## Records for the exercise:
====
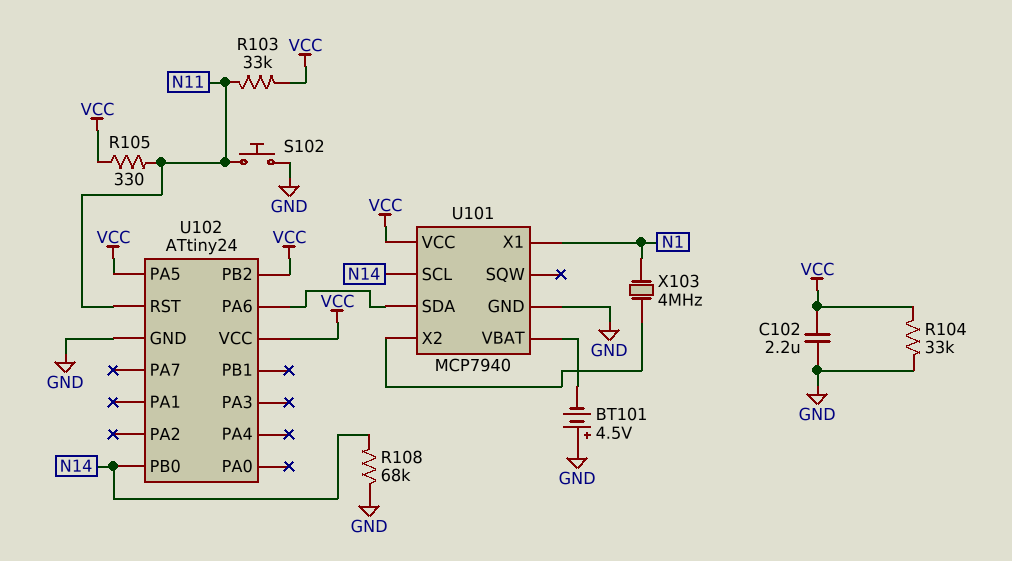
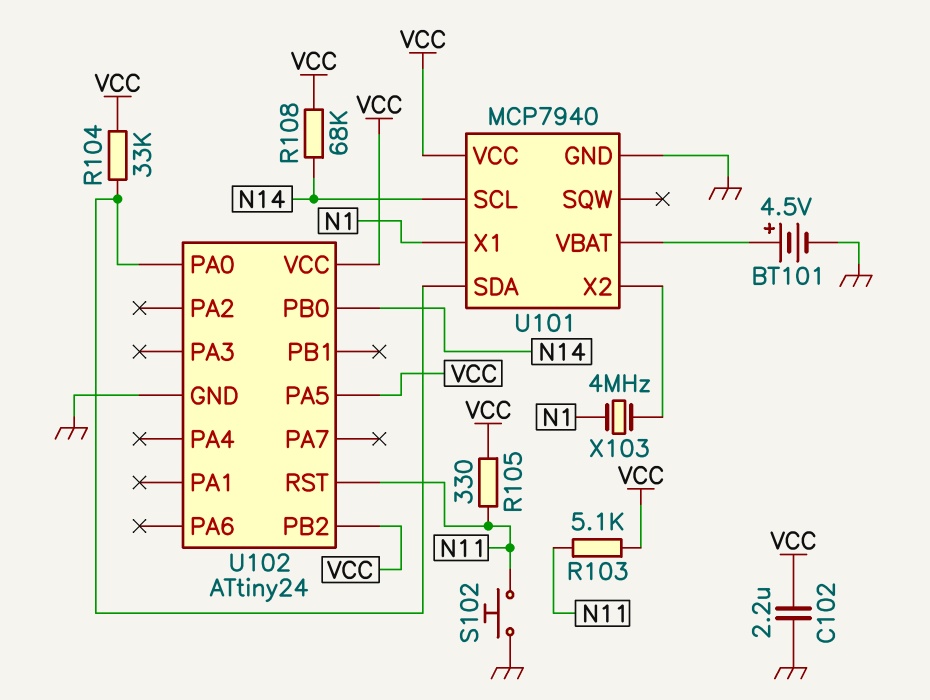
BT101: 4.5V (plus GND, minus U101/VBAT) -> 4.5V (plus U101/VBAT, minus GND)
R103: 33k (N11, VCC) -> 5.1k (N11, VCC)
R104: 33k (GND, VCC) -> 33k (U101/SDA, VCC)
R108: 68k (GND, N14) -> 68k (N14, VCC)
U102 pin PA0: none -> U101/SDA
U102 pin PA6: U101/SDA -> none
====
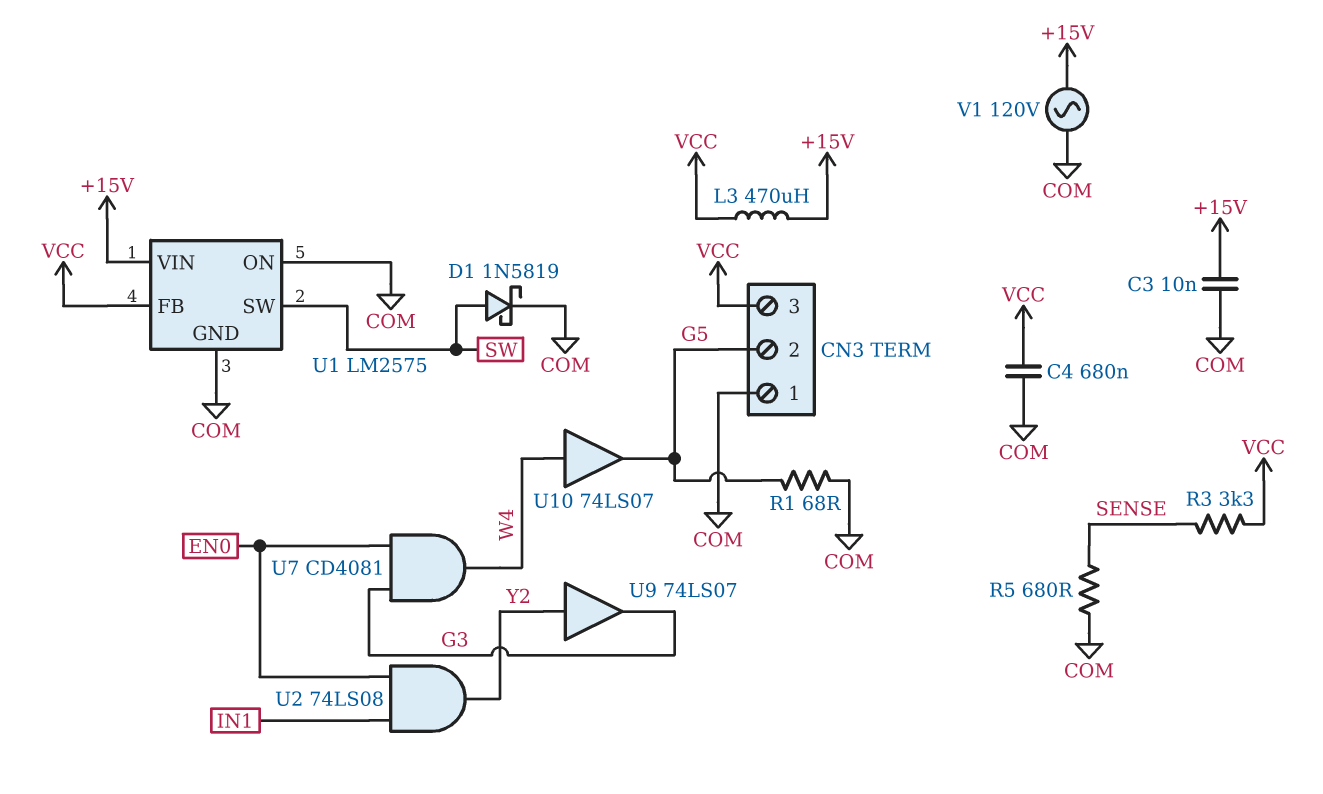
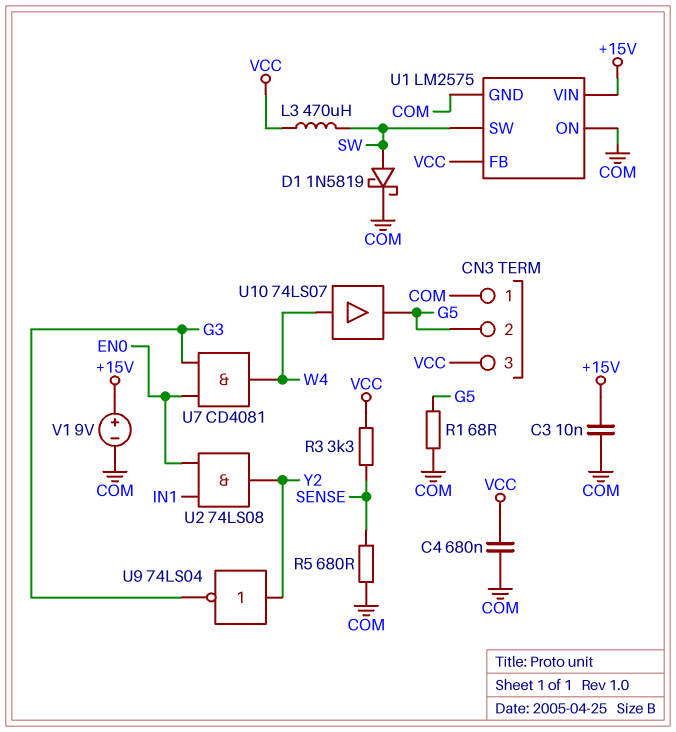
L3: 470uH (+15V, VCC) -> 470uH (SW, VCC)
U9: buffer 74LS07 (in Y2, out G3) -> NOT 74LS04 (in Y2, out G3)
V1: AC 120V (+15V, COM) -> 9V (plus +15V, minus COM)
====
## Work task:
Above are some lines. Repeat exactly, and only, those from the line that has "R103: 33k (N11, VCC) -> 5.1k (N11, VCC)" through the line that has "U102 pin PA6: U101/SDA -> none".

## Result of this task:
R103: 33k (N11, VCC) -> 5.1k (N11, VCC)
R104: 33k (GND, VCC) -> 33k (U101/SDA, VCC)
R108: 68k (GND, N14) -> 68k (N14, VCC)
U102 pin PA0: none -> U101/SDA
U102 pin PA6: U101/SDA -> none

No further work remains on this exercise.